(DATASET CONTENT)
=-=-=

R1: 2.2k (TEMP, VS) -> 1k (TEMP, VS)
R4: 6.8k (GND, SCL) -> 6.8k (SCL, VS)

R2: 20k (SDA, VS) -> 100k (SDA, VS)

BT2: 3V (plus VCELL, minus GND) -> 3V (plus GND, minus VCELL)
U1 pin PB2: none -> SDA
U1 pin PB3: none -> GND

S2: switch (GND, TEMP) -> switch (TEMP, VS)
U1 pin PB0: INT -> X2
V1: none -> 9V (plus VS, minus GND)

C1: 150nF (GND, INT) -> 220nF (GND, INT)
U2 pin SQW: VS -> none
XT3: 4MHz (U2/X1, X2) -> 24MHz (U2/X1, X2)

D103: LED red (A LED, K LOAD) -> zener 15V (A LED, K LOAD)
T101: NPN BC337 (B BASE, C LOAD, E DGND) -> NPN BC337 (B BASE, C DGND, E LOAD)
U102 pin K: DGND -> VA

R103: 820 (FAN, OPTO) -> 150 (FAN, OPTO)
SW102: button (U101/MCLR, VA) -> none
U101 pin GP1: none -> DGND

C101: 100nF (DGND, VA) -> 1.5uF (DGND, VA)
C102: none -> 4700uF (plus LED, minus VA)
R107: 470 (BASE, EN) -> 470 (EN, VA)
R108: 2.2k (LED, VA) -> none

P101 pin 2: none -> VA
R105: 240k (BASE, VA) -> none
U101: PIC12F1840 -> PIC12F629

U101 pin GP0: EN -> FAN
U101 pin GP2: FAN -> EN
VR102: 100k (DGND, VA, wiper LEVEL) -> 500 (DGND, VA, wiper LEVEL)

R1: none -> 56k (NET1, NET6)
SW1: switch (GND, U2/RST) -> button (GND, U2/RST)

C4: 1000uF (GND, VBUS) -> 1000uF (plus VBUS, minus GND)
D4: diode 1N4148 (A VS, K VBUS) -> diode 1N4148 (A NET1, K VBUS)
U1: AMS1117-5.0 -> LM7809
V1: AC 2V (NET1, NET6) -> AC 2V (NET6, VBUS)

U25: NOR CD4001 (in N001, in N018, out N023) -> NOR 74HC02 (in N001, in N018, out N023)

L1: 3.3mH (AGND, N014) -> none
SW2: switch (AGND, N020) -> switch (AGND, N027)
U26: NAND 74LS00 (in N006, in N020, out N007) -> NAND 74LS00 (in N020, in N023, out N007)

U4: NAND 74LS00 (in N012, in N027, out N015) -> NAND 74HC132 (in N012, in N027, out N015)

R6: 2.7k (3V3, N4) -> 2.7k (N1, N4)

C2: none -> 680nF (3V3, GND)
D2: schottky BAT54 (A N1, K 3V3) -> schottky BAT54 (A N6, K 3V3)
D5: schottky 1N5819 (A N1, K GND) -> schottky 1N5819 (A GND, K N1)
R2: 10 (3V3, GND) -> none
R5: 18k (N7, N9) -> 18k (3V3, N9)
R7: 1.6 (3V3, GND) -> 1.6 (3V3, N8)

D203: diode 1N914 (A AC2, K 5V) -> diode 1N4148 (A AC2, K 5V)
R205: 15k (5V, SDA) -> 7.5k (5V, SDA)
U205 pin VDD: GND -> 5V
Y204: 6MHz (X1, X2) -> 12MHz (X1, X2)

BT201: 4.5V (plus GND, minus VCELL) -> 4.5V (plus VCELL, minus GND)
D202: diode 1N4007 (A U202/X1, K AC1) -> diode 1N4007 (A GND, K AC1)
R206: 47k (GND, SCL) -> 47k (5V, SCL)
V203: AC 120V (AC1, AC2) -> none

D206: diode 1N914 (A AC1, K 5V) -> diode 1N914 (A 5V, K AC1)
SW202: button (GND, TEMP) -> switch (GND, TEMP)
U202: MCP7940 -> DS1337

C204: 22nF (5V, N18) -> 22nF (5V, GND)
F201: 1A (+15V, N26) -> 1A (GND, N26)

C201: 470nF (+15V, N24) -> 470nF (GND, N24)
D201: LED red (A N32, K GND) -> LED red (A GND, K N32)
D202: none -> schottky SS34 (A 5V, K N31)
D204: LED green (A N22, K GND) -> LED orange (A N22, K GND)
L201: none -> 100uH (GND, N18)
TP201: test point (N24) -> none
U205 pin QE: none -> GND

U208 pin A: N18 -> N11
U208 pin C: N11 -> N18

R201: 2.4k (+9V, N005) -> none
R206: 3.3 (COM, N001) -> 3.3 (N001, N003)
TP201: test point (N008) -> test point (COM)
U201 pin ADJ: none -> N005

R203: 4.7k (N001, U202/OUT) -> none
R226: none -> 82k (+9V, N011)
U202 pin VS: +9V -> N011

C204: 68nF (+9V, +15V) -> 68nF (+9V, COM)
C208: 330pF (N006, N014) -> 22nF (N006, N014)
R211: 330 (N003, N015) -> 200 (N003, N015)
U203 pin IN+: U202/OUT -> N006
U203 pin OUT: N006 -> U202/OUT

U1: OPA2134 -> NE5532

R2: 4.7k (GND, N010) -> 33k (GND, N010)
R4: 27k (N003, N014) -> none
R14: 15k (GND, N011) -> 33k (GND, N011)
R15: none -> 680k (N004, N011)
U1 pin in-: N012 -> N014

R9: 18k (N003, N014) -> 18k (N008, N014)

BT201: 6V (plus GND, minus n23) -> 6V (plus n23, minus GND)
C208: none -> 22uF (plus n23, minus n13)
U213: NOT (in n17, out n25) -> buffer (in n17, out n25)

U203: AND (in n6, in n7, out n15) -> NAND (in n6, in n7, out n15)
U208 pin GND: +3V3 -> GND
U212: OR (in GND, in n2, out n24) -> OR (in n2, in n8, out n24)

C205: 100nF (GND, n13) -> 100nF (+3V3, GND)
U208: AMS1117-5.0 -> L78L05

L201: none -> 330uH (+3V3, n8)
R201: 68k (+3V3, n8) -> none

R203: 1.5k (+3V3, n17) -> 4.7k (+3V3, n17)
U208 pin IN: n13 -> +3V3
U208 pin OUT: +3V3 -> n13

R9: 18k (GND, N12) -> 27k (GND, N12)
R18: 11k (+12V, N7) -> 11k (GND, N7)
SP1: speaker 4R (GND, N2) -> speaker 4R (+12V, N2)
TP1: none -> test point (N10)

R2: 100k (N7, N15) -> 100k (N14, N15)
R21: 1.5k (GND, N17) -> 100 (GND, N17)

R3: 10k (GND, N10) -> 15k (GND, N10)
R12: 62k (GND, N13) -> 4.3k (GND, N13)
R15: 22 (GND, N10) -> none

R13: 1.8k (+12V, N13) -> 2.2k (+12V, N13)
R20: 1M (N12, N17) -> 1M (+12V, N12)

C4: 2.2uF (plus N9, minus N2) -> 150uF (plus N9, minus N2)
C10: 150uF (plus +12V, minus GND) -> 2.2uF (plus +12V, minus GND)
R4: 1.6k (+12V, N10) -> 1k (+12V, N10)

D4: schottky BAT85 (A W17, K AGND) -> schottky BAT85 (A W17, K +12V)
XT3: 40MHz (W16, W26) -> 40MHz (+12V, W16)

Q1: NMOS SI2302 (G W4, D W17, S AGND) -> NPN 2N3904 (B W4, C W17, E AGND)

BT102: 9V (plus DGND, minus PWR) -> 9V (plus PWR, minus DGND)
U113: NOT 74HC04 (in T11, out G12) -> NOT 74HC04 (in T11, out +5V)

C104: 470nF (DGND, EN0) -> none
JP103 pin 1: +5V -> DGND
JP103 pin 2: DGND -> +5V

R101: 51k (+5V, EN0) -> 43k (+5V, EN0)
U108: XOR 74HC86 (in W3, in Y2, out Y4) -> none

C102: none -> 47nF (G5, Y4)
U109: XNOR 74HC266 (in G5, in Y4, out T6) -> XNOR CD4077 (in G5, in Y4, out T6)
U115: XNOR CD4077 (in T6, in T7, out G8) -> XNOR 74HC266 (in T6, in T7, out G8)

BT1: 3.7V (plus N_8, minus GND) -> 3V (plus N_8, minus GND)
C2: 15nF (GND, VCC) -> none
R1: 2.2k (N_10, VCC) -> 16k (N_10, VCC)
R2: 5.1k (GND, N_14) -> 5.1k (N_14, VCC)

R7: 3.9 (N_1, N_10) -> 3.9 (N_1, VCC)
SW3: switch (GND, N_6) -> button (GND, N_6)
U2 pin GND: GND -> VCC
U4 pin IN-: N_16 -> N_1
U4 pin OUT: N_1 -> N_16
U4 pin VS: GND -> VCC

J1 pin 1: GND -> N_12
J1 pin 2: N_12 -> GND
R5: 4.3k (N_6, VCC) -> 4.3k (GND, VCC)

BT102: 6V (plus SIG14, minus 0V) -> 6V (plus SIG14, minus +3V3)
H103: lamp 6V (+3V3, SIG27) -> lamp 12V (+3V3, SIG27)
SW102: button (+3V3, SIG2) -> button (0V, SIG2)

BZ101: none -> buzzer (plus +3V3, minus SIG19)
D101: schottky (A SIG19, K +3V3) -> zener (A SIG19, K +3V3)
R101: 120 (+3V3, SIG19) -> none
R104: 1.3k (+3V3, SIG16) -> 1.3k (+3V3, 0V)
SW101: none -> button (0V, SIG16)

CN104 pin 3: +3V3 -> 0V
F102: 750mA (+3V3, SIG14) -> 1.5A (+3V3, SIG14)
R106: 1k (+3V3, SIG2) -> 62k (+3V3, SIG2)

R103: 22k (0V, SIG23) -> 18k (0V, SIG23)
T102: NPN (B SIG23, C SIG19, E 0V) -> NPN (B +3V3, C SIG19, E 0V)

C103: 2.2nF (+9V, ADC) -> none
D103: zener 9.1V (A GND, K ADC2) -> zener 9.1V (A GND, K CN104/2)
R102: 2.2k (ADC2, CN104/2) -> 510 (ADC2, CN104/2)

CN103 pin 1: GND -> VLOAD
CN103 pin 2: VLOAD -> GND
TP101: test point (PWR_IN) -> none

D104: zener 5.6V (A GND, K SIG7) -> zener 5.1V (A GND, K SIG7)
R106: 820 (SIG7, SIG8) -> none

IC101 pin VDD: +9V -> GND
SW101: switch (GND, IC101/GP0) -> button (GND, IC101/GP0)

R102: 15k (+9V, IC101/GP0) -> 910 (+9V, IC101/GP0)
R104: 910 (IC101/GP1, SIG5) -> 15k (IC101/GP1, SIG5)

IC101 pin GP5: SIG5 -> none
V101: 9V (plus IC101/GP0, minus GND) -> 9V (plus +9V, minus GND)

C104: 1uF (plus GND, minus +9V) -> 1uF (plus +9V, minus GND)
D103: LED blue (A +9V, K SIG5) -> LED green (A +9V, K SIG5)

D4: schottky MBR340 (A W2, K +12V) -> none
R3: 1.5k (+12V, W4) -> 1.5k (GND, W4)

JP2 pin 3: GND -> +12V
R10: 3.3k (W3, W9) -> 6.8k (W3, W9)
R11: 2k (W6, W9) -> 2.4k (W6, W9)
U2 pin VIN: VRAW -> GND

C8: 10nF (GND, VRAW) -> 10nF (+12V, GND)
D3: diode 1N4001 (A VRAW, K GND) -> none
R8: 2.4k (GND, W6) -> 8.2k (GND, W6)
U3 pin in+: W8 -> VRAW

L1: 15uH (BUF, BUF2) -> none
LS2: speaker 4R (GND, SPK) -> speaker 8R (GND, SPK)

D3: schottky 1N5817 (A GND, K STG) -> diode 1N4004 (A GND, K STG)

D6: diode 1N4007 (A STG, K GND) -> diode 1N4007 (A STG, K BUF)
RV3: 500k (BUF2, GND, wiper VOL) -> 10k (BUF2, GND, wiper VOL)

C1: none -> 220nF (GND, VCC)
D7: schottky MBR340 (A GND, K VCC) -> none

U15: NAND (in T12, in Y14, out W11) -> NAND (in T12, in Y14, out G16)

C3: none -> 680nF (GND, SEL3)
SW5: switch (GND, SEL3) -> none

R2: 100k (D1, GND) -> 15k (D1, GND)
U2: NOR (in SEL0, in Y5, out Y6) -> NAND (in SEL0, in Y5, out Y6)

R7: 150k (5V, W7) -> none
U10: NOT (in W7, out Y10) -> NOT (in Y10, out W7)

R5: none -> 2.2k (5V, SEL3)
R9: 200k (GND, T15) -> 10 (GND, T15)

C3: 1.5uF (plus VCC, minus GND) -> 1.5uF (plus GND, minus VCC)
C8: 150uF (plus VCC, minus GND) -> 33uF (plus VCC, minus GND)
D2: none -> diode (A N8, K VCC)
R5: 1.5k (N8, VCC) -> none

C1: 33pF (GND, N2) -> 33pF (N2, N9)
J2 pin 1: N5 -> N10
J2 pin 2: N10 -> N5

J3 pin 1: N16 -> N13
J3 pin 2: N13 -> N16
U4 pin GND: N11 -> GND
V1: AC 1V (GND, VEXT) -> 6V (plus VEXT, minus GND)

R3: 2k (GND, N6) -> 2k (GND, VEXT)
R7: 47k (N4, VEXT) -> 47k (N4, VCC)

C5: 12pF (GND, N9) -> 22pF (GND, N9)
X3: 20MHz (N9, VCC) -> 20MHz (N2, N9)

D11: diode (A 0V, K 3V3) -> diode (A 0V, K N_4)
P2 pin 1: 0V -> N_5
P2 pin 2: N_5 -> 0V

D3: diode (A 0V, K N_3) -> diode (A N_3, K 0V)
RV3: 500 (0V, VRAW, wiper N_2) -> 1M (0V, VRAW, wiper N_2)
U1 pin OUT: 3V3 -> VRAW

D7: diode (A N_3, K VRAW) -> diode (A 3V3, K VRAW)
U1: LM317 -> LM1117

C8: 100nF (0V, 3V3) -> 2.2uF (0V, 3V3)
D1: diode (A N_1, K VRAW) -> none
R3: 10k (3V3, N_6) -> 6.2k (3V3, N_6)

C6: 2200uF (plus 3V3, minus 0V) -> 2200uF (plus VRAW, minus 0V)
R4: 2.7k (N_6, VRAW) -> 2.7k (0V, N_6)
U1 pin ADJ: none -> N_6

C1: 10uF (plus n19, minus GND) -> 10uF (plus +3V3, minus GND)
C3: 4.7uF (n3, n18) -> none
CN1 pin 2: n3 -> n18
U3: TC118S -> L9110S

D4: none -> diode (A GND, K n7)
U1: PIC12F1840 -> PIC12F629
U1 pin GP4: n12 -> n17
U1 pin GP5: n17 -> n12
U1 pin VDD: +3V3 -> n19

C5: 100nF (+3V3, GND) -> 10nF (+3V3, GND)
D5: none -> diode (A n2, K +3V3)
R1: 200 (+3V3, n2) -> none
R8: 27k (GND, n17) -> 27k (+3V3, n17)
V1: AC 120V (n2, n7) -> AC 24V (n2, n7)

=-=-=

(WHAT TO DO)
Go through the material and copy each line in which the word "TEMP" occurs.

(REPLY)
R1: 2.2k (TEMP, VS) -> 1k (TEMP, VS)
S2: switch (GND, TEMP) -> switch (TEMP, VS)
SW202: button (GND, TEMP) -> switch (GND, TEMP)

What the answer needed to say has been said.